Exercise prompt >> For this exercise, copy exactly the lines below from the one with "D1: zener 12V" through the one with "U2 pin EN: VDD -> W2" and leave out the pictures.

Exercise data >>
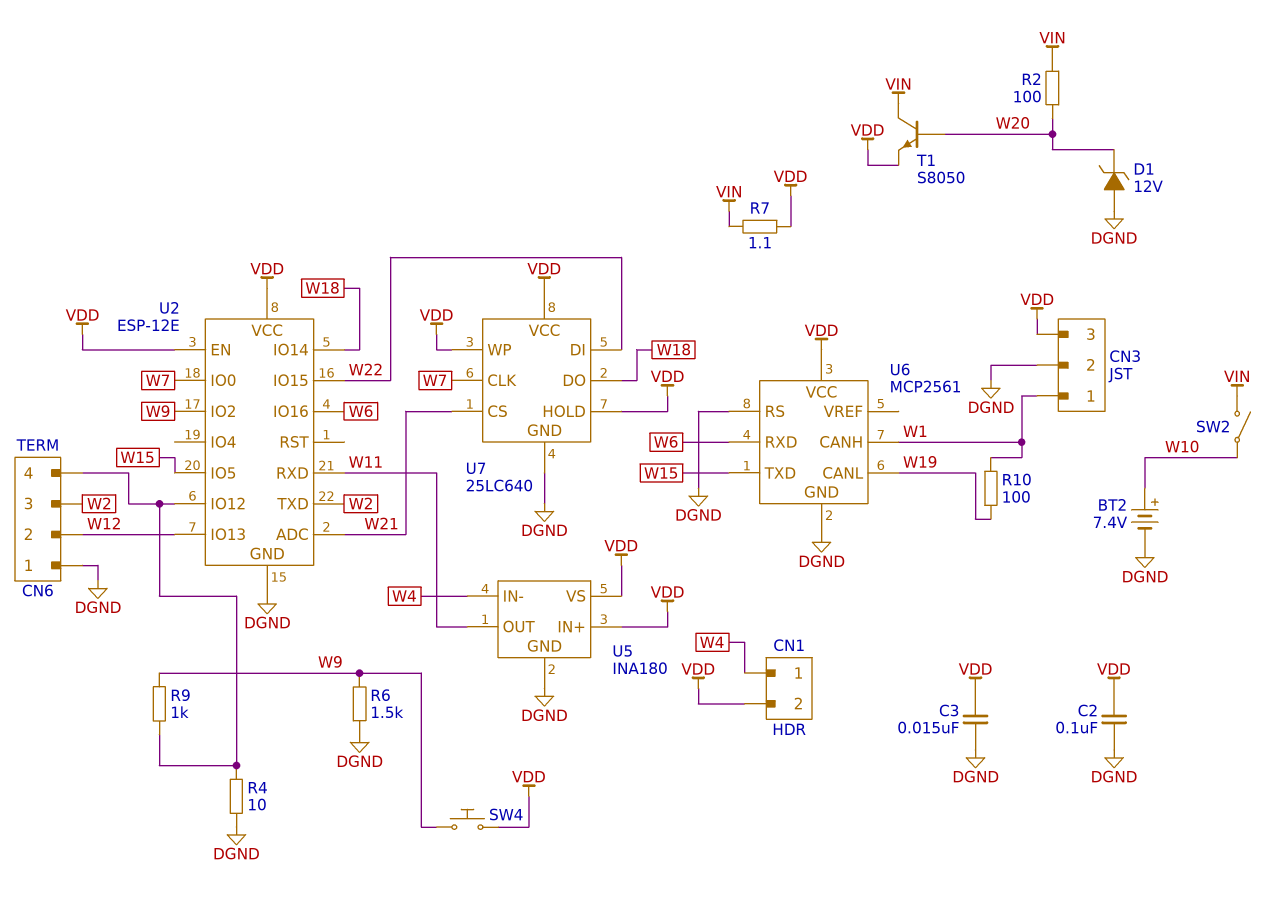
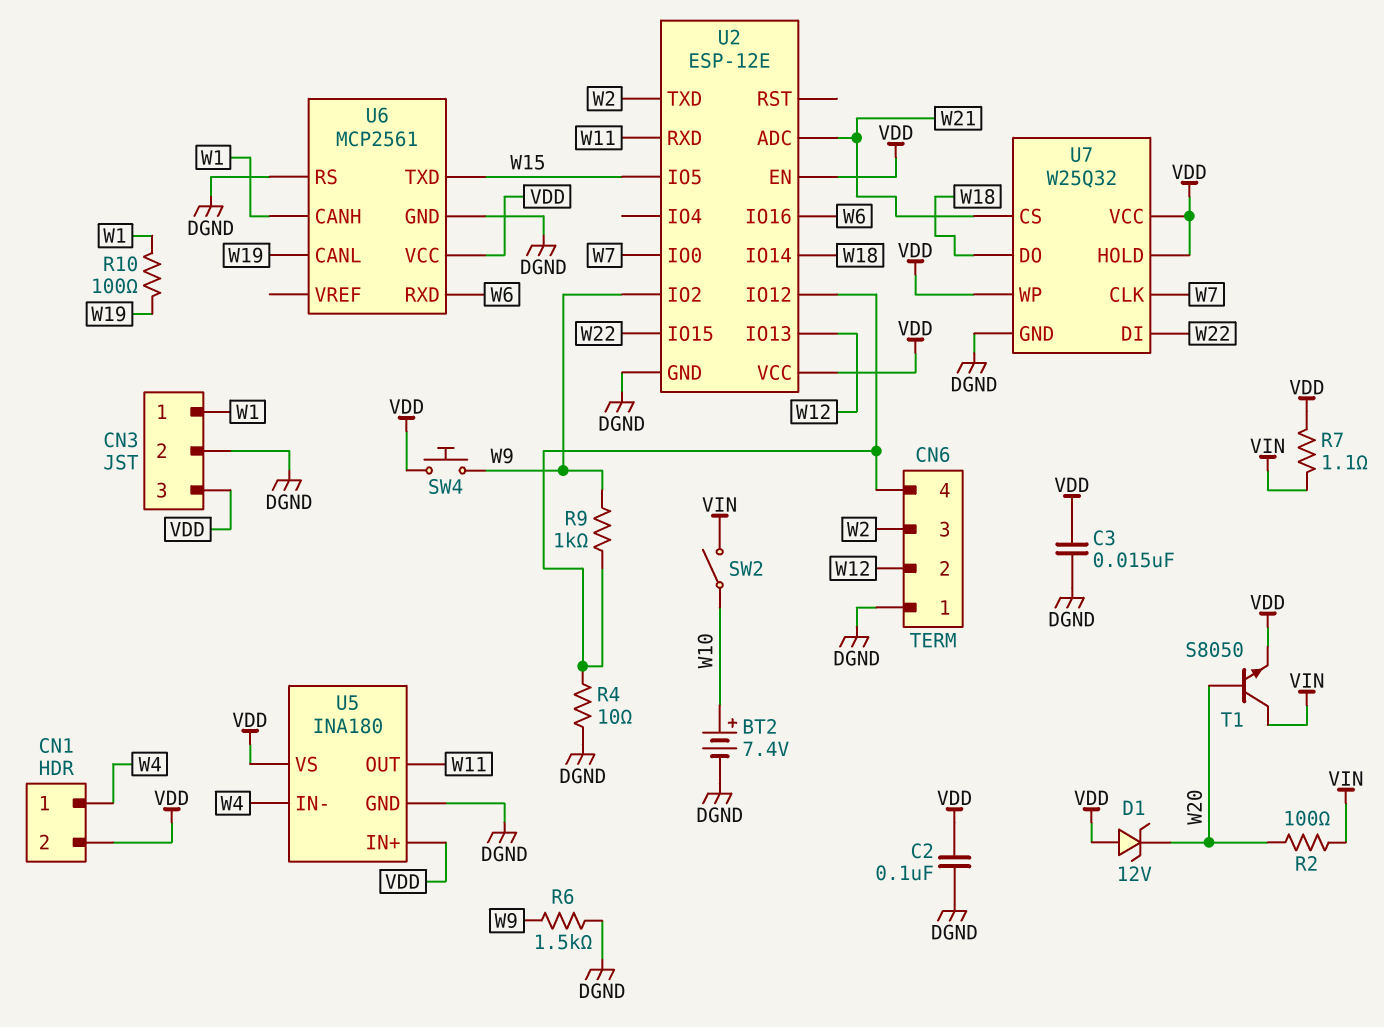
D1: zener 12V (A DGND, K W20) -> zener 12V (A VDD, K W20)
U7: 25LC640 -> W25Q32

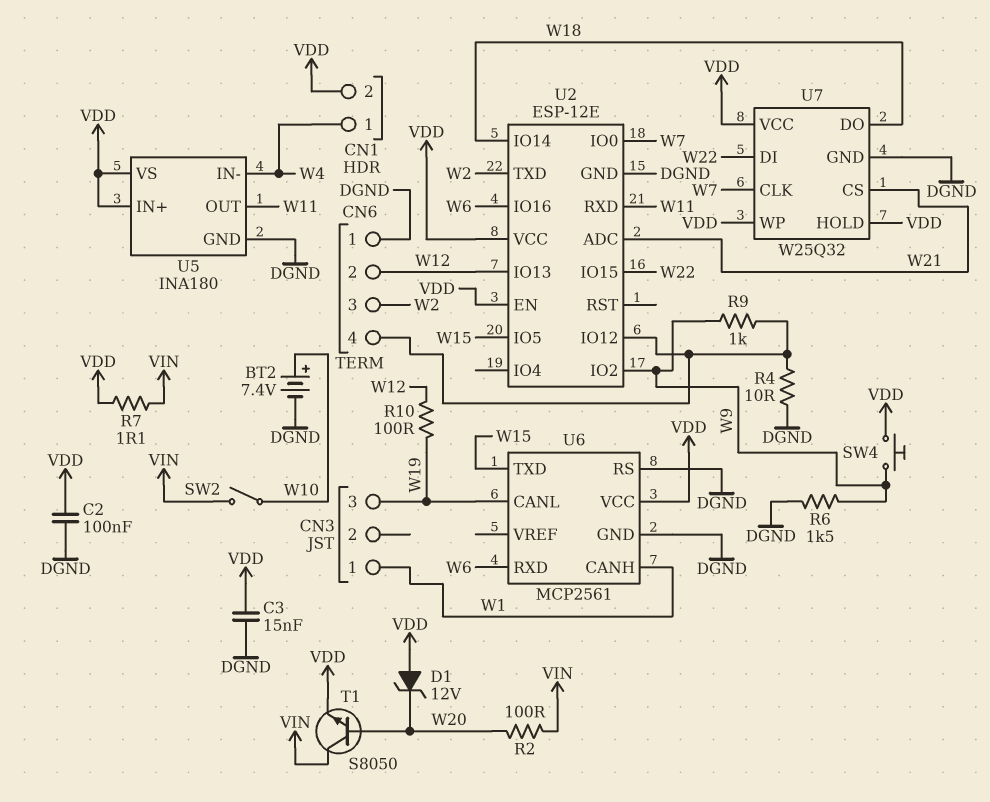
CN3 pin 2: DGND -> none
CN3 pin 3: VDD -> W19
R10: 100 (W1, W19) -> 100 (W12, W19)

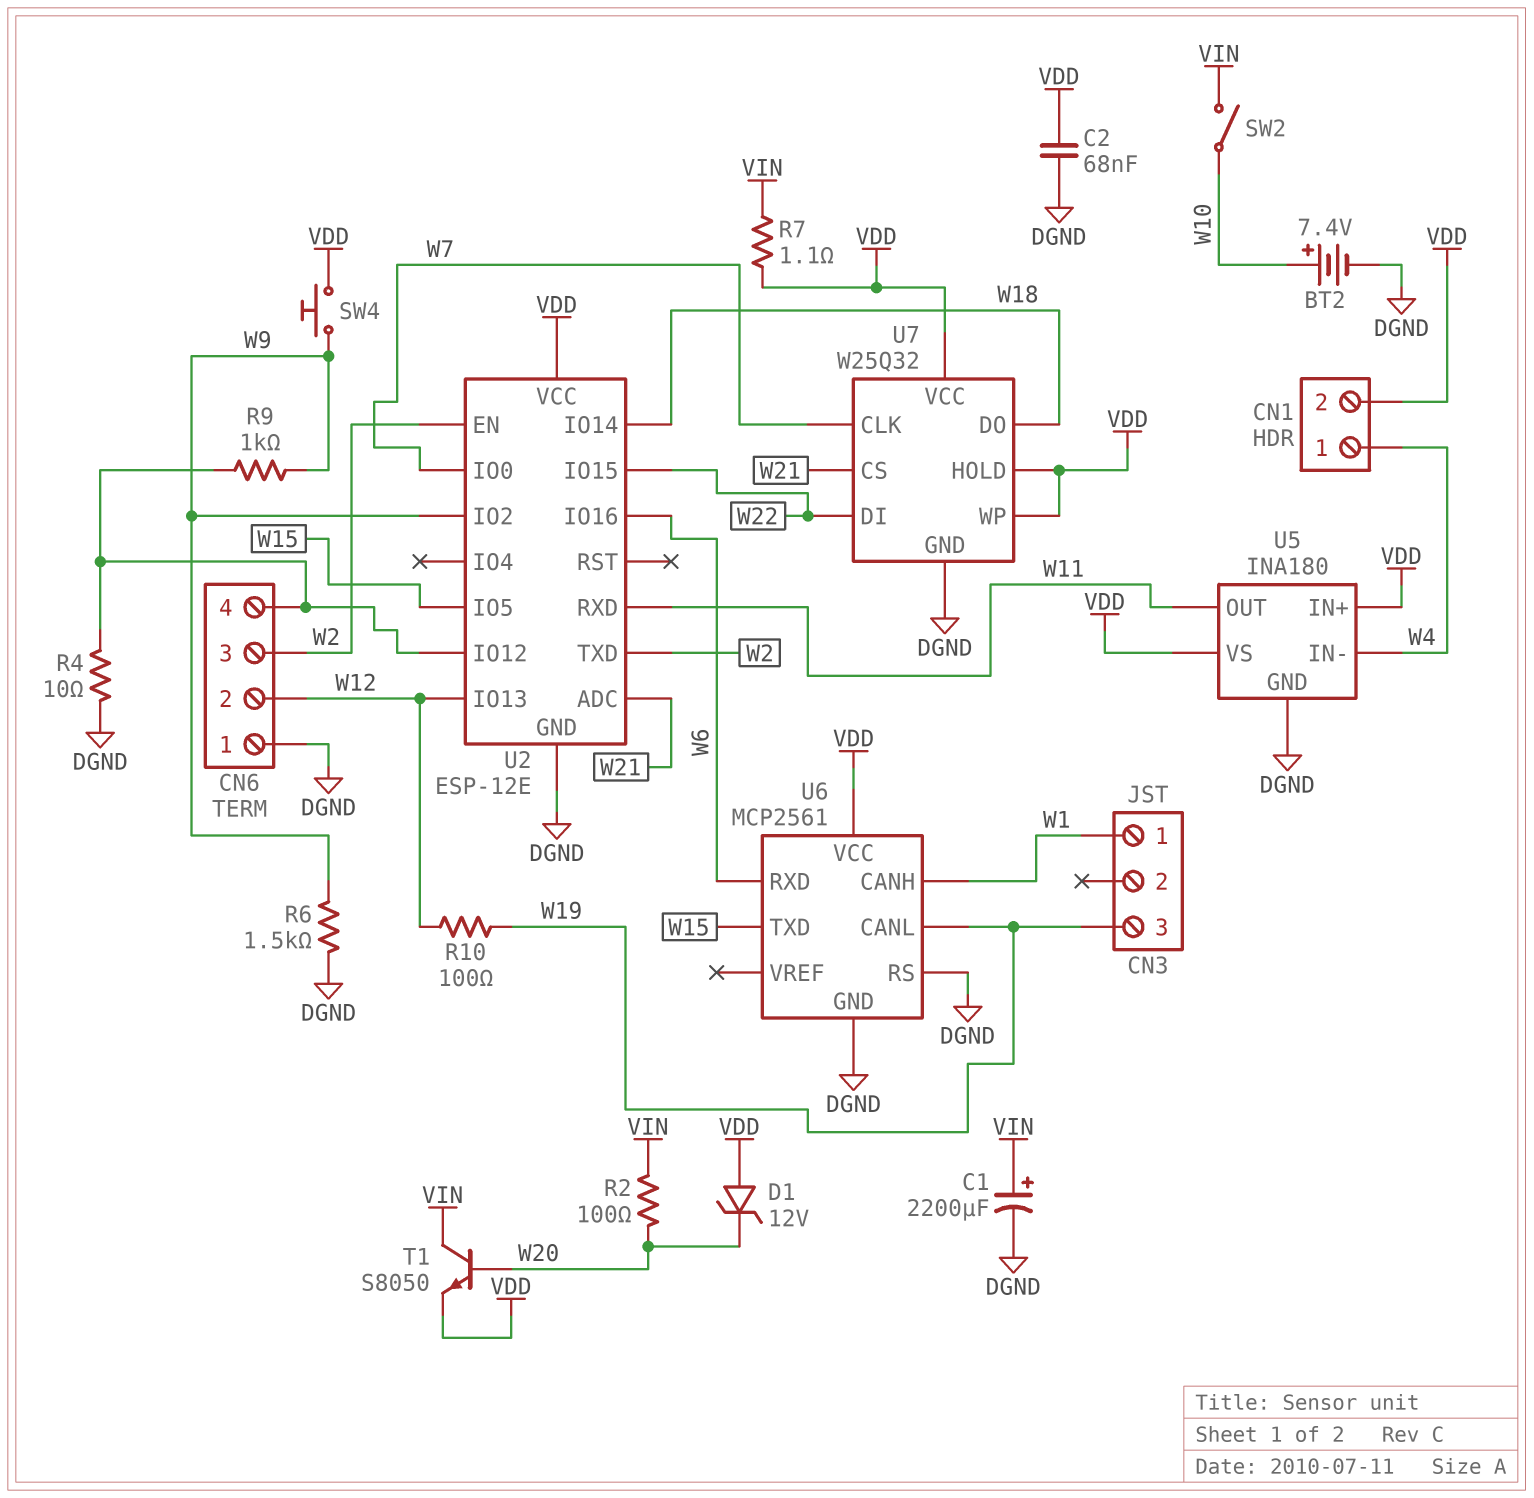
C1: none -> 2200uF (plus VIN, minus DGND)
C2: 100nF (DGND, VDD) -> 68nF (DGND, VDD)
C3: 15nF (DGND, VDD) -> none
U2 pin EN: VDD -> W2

---

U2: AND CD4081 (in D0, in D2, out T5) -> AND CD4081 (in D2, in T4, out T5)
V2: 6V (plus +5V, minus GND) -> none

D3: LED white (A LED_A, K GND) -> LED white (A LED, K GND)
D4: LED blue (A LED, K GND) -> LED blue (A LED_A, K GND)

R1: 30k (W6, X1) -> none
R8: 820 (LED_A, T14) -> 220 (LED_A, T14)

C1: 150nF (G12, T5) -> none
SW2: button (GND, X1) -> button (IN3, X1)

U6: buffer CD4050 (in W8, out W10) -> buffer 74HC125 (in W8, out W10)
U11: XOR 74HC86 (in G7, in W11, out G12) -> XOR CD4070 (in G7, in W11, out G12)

Task output >>
D1: zener 12V (A DGND, K W20) -> zener 12V (A VDD, K W20)
U7: 25LC640 -> W25Q32

CN3 pin 2: DGND -> none
CN3 pin 3: VDD -> W19
R10: 100 (W1, W19) -> 100 (W12, W19)

C1: none -> 2200uF (plus VIN, minus DGND)
C2: 100nF (DGND, VDD) -> 68nF (DGND, VDD)
C3: 15nF (DGND, VDD) -> none
U2 pin EN: VDD -> W2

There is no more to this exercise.